→ MATERIALS PROVIDED
_ _ _ _

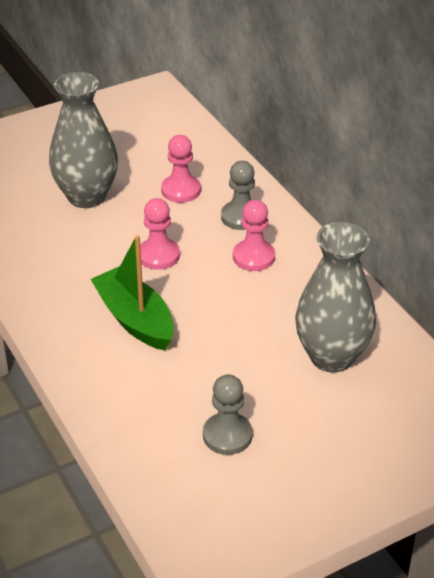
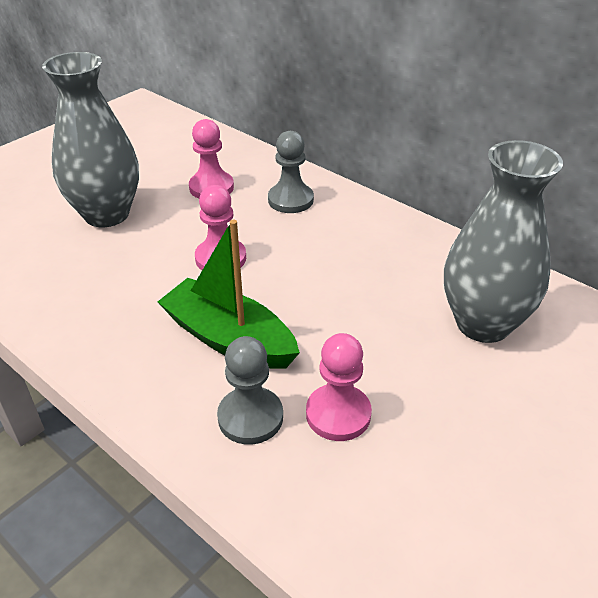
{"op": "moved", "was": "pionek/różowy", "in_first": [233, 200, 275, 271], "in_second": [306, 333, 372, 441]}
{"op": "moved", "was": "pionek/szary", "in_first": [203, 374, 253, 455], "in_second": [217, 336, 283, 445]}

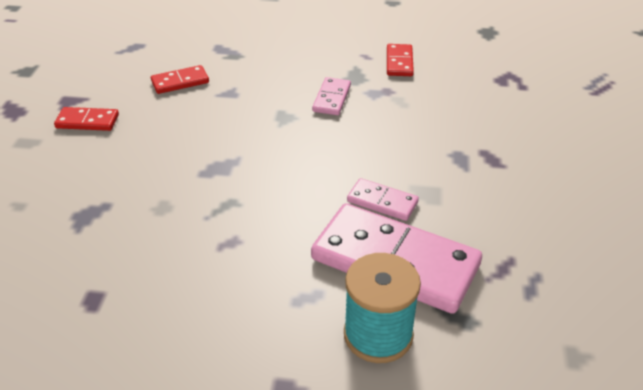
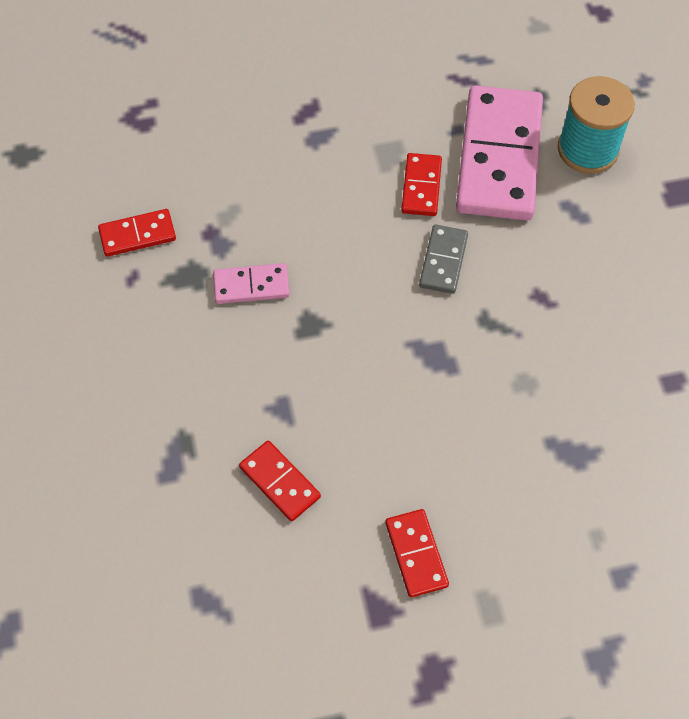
{"op": "recoloured", "was": "kostka domina/różowy", "now": "kostka domina/czerwony", "in_first": [347, 178, 419, 221], "in_second": [401, 153, 442, 216]}
{"op": "added", "now": "kostka domina/szary", "in_second": [419, 225, 468, 294]}

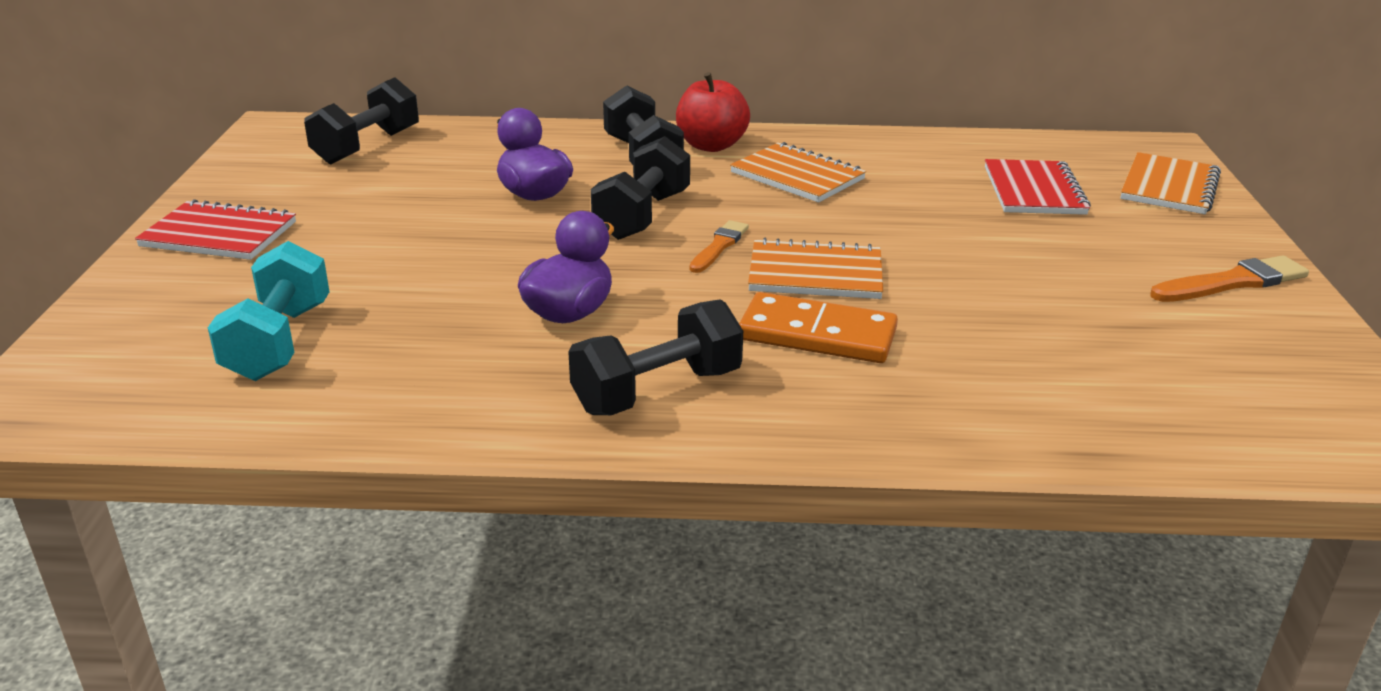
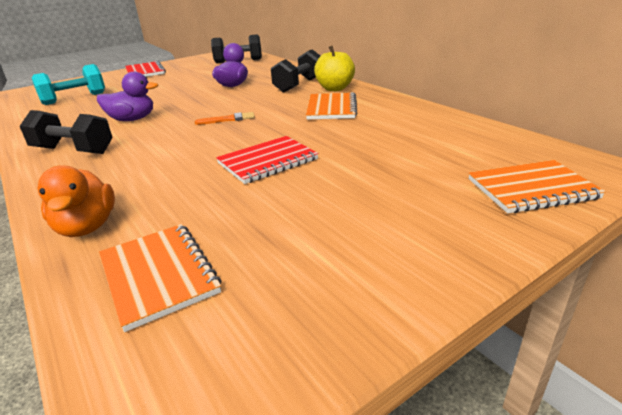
{"op": "recoloured", "was": "jabłko/czerwony", "now": "jabłko/żółty", "in_first": [676, 72, 750, 152], "in_second": [314, 46, 355, 91]}
{"op": "removed", "was": "hantel/czarny", "in_first": [591, 136, 690, 240]}
{"op": "moved", "was": "zeszyt/czerwony", "in_first": [985, 159, 1091, 215], "in_second": [216, 136, 319, 184]}
{"op": "moved", "was": "zeszyt/pomarańczowy", "in_first": [748, 238, 883, 299], "in_second": [99, 224, 221, 332]}
{"op": "removed", "was": "pędzel/pomarańczowy", "in_first": [1150, 255, 1309, 302]}
{"op": "removed", "was": "kostka domina/pomarańczowy", "in_first": [739, 292, 898, 363]}
{"op": "added", "now": "kaczka/pomarańczowy", "in_second": [37, 165, 115, 237]}

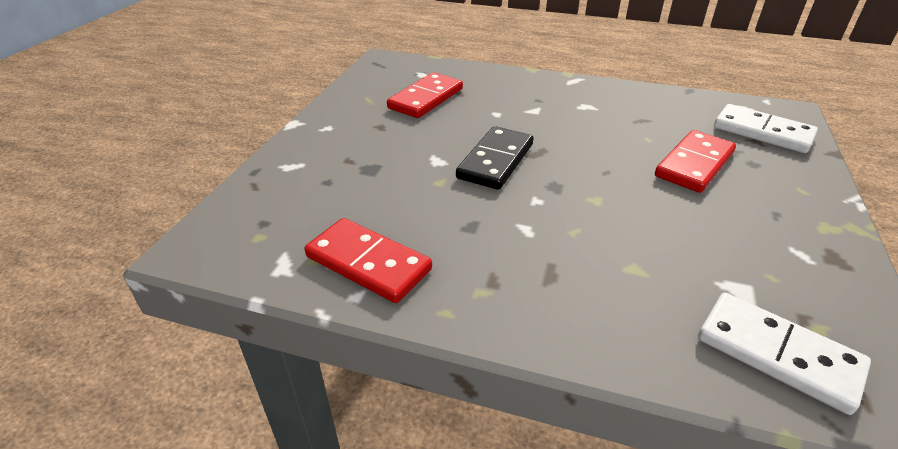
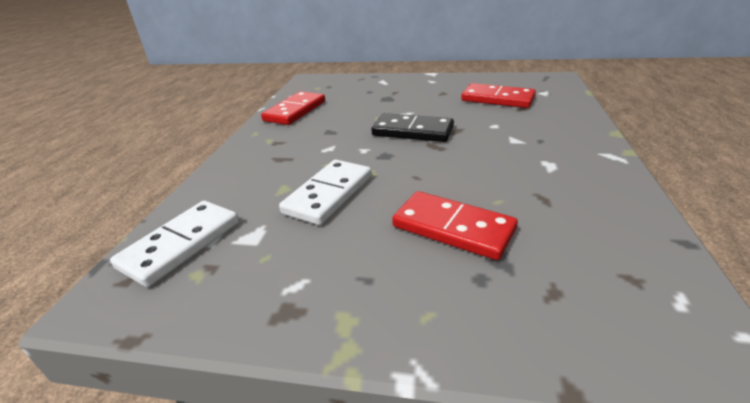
{"op": "moved", "was": "kostka domina/biały", "in_first": [714, 104, 818, 153], "in_second": [279, 160, 372, 225]}

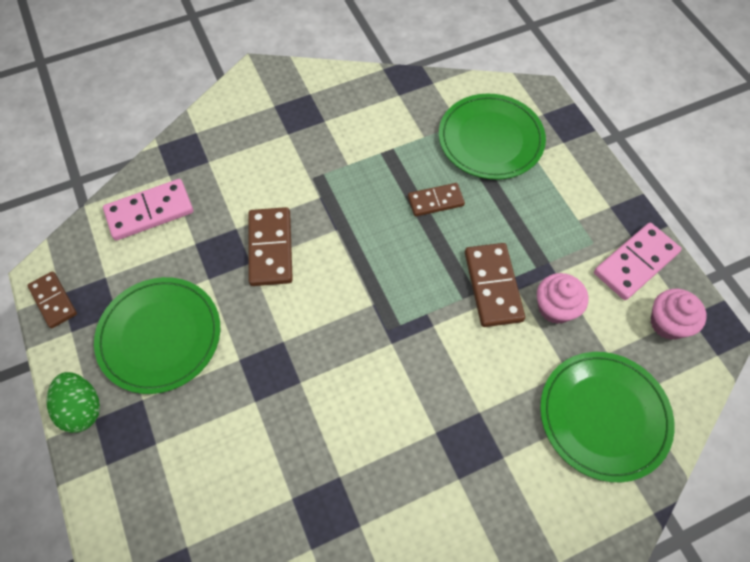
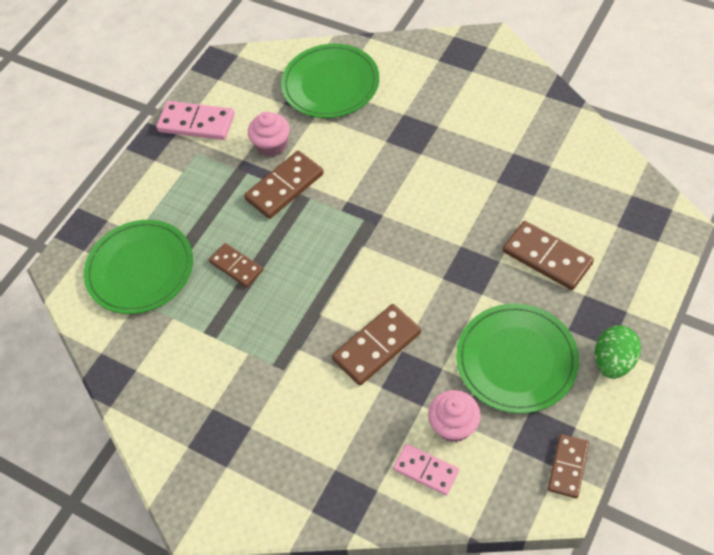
{"op": "resized", "was": "kostka domina/różowy", "in_first": [103, 179, 193, 240], "in_second": [393, 444, 459, 495], "ratio": 0.65}
{"op": "moved", "was": "muffinka/różowy", "in_first": [651, 289, 707, 340], "in_second": [428, 390, 481, 442]}
{"op": "added", "now": "kostka domina/brązowy", "in_second": [503, 221, 594, 290]}

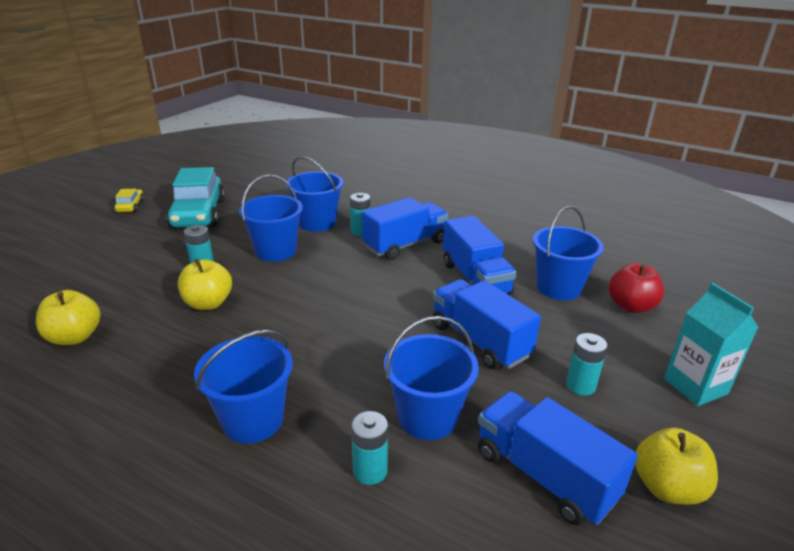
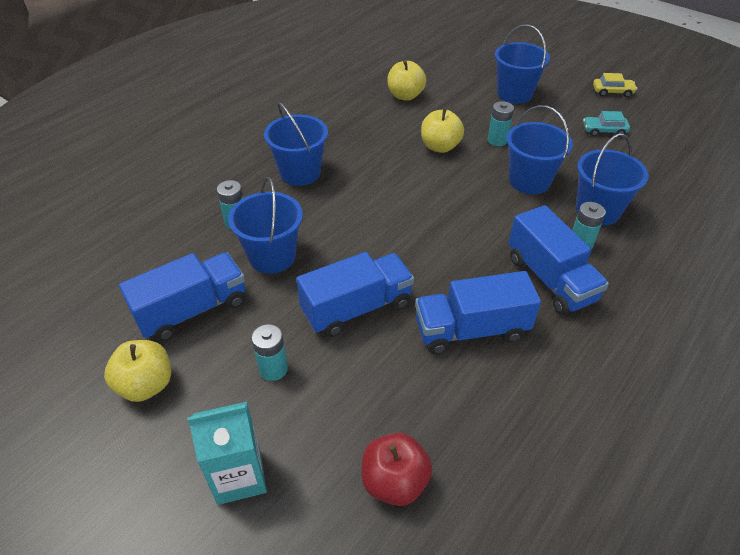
{"op": "resized", "was": "samochód/turkusowy", "in_first": [166, 167, 225, 229], "in_second": [583, 111, 630, 137], "ratio": 0.46}
{"op": "moved", "was": "wiadro/niebieski", "in_first": [533, 206, 604, 300], "in_second": [495, 24, 550, 104]}

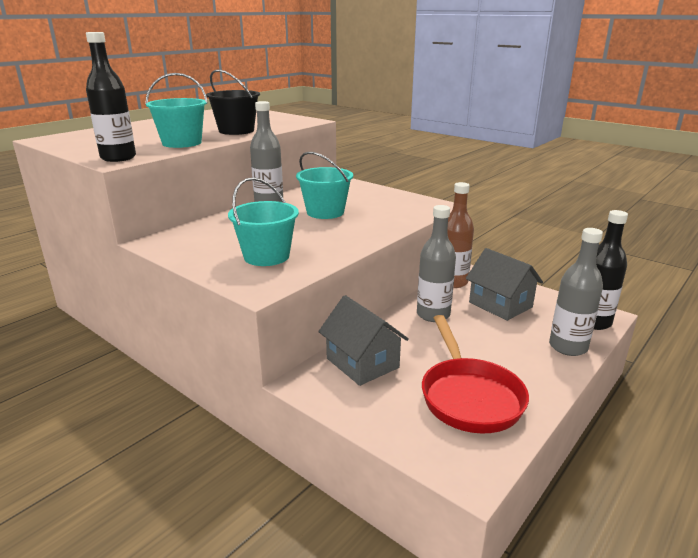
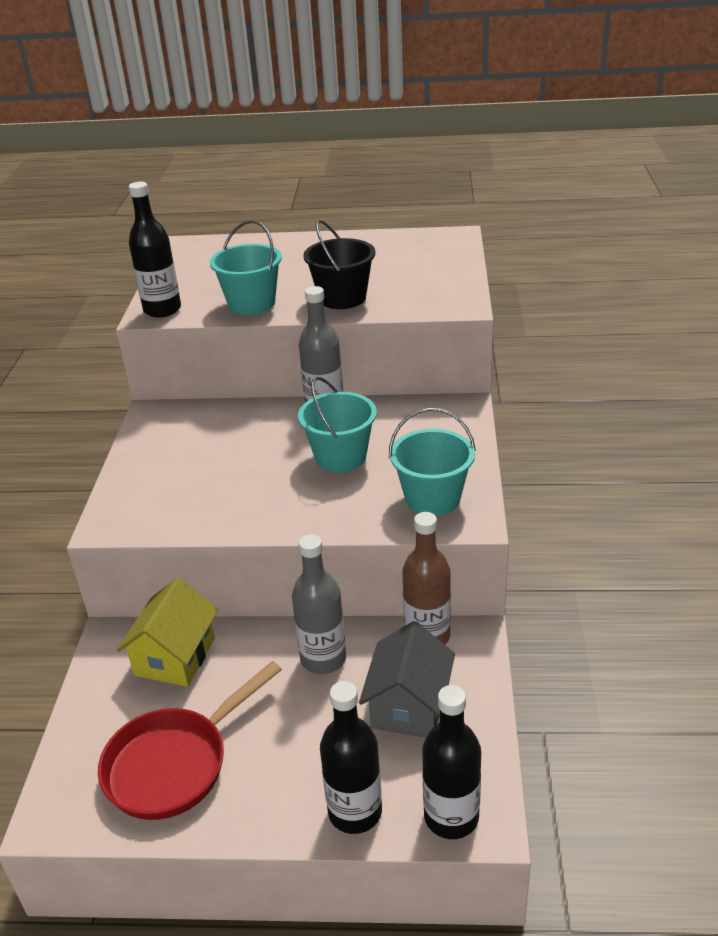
{"op": "moved", "was": "wiadro/turkusowy", "in_first": [228, 177, 299, 266], "in_second": [389, 408, 476, 516]}
{"op": "recoloured", "was": "butelka/szary", "now": "butelka/czarny", "in_first": [549, 228, 603, 356], "in_second": [320, 681, 382, 834]}
{"op": "recoloured", "was": "domek/szary", "now": "domek/żółty", "in_first": [318, 295, 409, 386], "in_second": [117, 577, 218, 687]}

_ _ _ _

→ WHAT IS BEING ASKED
Please repeat the data verbatim and leave the pictures out of your copy.

→ EXERCISE SOLUTION
{"op": "moved", "was": "pionek/różowy", "in_first": [233, 200, 275, 271], "in_second": [306, 333, 372, 441]}
{"op": "moved", "was": "pionek/szary", "in_first": [203, 374, 253, 455], "in_second": [217, 336, 283, 445]}

{"op": "recoloured", "was": "kostka domina/różowy", "now": "kostka domina/czerwony", "in_first": [347, 178, 419, 221], "in_second": [401, 153, 442, 216]}
{"op": "added", "now": "kostka domina/szary", "in_second": [419, 225, 468, 294]}

{"op": "recoloured", "was": "jabłko/czerwony", "now": "jabłko/żółty", "in_first": [676, 72, 750, 152], "in_second": [314, 46, 355, 91]}
{"op": "removed", "was": "hantel/czarny", "in_first": [591, 136, 690, 240]}
{"op": "moved", "was": "zeszyt/czerwony", "in_first": [985, 159, 1091, 215], "in_second": [216, 136, 319, 184]}
{"op": "moved", "was": "zeszyt/pomarańczowy", "in_first": [748, 238, 883, 299], "in_second": [99, 224, 221, 332]}
{"op": "removed", "was": "pędzel/pomarańczowy", "in_first": [1150, 255, 1309, 302]}
{"op": "removed", "was": "kostka domina/pomarańczowy", "in_first": [739, 292, 898, 363]}
{"op": "added", "now": "kaczka/pomarańczowy", "in_second": [37, 165, 115, 237]}

{"op": "moved", "was": "kostka domina/biały", "in_first": [714, 104, 818, 153], "in_second": [279, 160, 372, 225]}

{"op": "resized", "was": "kostka domina/różowy", "in_first": [103, 179, 193, 240], "in_second": [393, 444, 459, 495], "ratio": 0.65}
{"op": "moved", "was": "muffinka/różowy", "in_first": [651, 289, 707, 340], "in_second": [428, 390, 481, 442]}
{"op": "added", "now": "kostka domina/brązowy", "in_second": [503, 221, 594, 290]}

{"op": "resized", "was": "samochód/turkusowy", "in_first": [166, 167, 225, 229], "in_second": [583, 111, 630, 137], "ratio": 0.46}
{"op": "moved", "was": "wiadro/niebieski", "in_first": [533, 206, 604, 300], "in_second": [495, 24, 550, 104]}

{"op": "moved", "was": "wiadro/turkusowy", "in_first": [228, 177, 299, 266], "in_second": [389, 408, 476, 516]}
{"op": "recoloured", "was": "butelka/szary", "now": "butelka/czarny", "in_first": [549, 228, 603, 356], "in_second": [320, 681, 382, 834]}
{"op": "recoloured", "was": "domek/szary", "now": "domek/żółty", "in_first": [318, 295, 409, 386], "in_second": [117, 577, 218, 687]}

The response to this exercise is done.